Your goal – Return the run of lines below that opens with the line containing "grey candle [142,435,205,509]" and closes with the line containing "purple robot [455,100,494,158]", keeping each one exact.

(Colored object listings)

◇ ◇ ◇

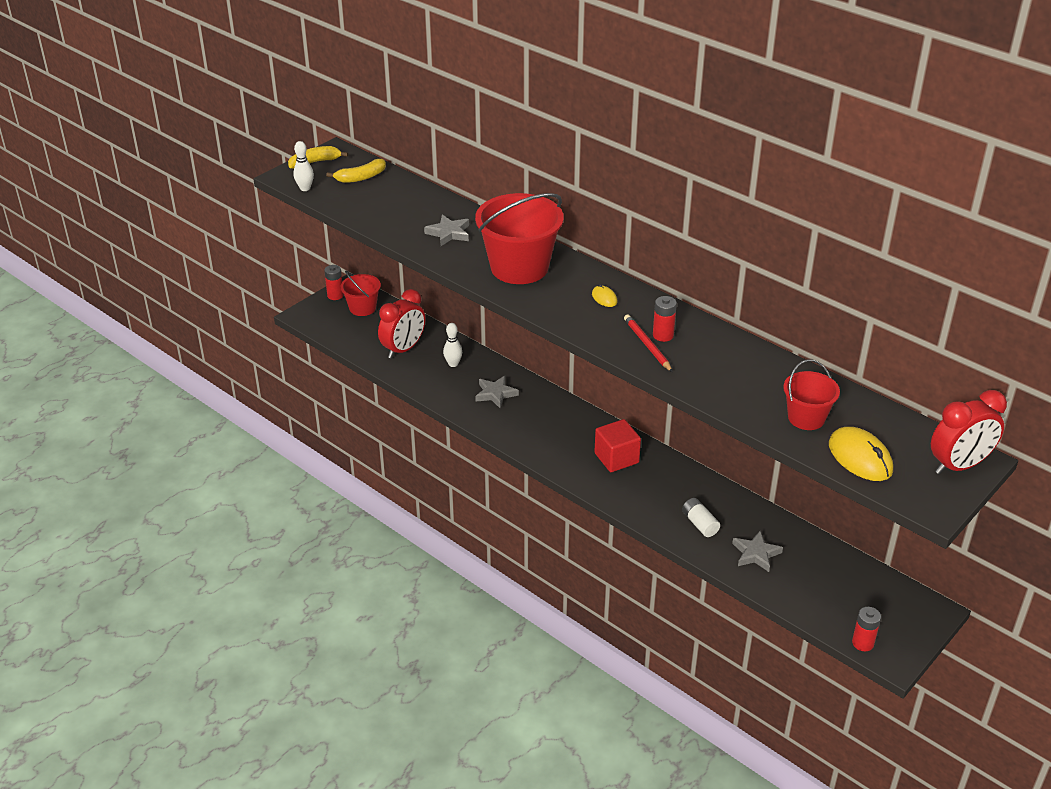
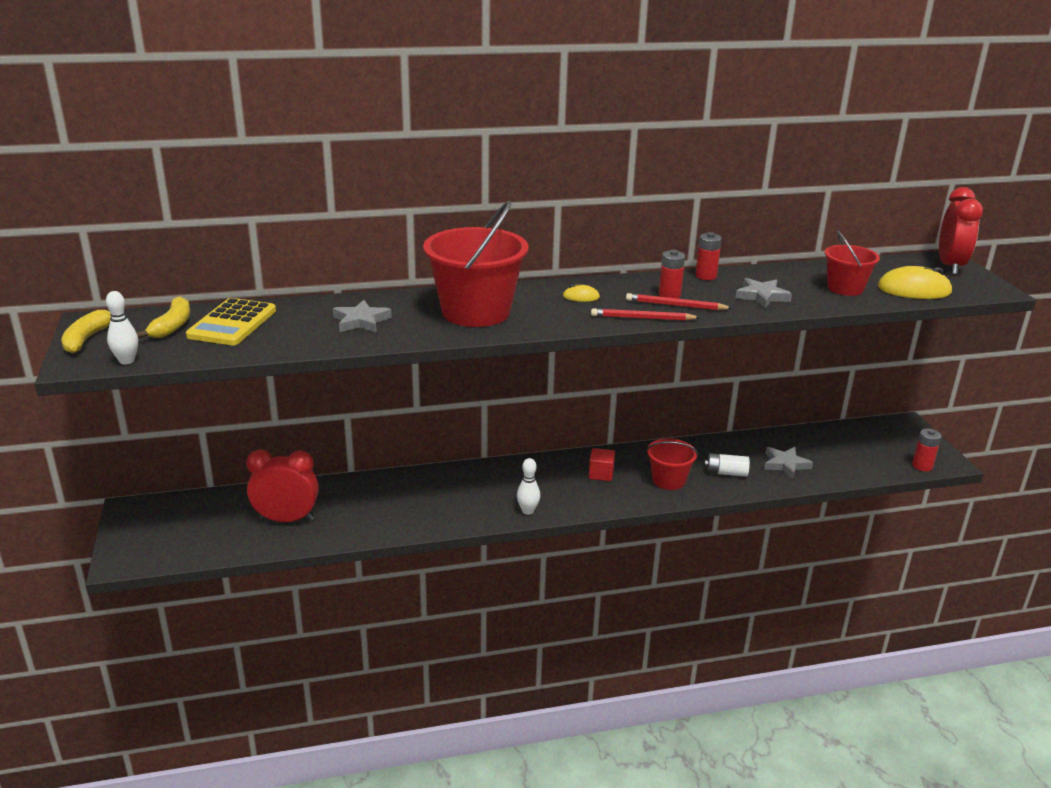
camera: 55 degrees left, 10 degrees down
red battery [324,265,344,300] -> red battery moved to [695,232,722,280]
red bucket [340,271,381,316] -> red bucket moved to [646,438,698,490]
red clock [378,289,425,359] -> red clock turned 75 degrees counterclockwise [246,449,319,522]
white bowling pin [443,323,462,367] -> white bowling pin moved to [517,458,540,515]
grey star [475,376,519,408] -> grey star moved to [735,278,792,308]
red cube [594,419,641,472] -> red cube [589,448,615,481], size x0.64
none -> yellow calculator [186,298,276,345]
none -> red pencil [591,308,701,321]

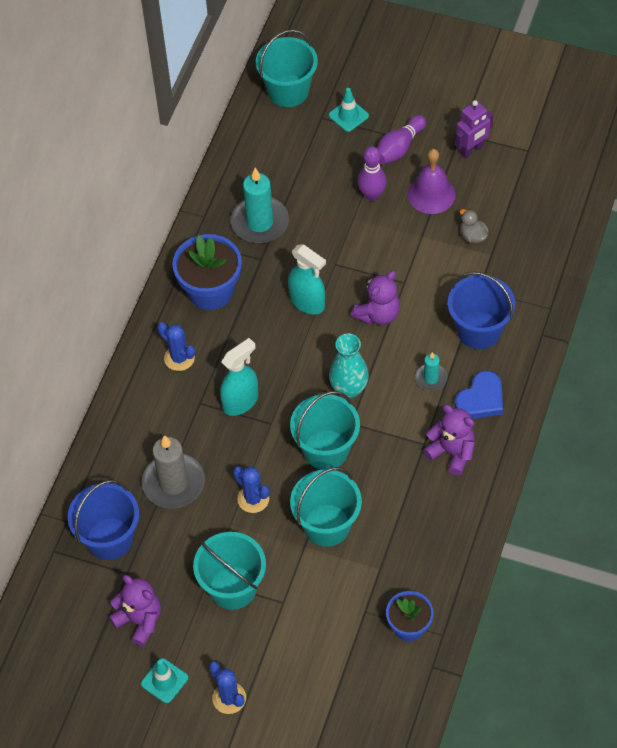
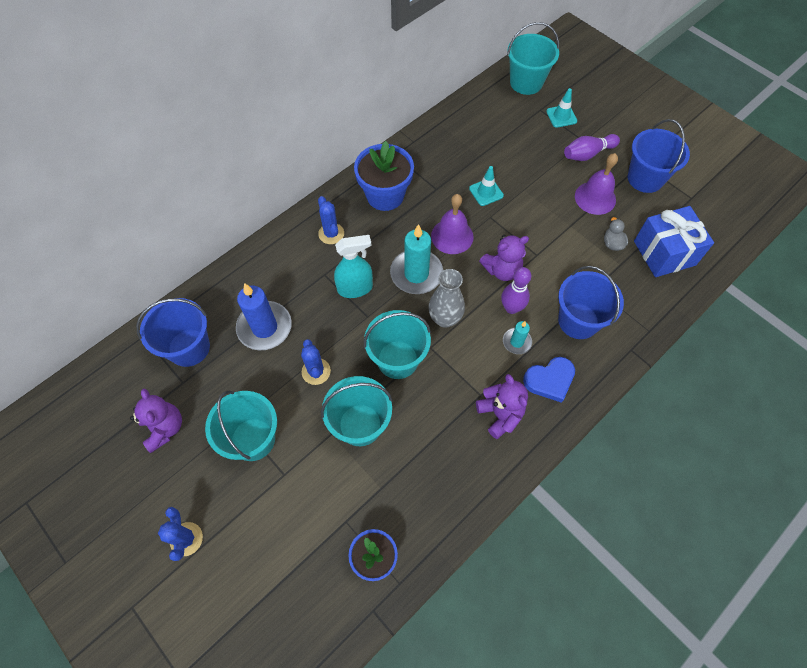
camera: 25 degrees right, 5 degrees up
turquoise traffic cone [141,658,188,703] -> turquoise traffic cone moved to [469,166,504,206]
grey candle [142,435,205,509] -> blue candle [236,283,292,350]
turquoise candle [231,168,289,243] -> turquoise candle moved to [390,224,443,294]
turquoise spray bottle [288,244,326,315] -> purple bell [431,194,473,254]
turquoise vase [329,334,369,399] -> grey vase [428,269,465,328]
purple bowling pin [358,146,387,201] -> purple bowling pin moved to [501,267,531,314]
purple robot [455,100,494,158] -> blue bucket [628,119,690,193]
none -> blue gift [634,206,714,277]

◇ ◇ ◇

Result below –
grey candle [142,435,205,509] -> blue candle [236,283,292,350]
turquoise candle [231,168,289,243] -> turquoise candle moved to [390,224,443,294]
turquoise spray bottle [288,244,326,315] -> purple bell [431,194,473,254]
turquoise vase [329,334,369,399] -> grey vase [428,269,465,328]
purple bowling pin [358,146,387,201] -> purple bowling pin moved to [501,267,531,314]
purple robot [455,100,494,158] -> blue bucket [628,119,690,193]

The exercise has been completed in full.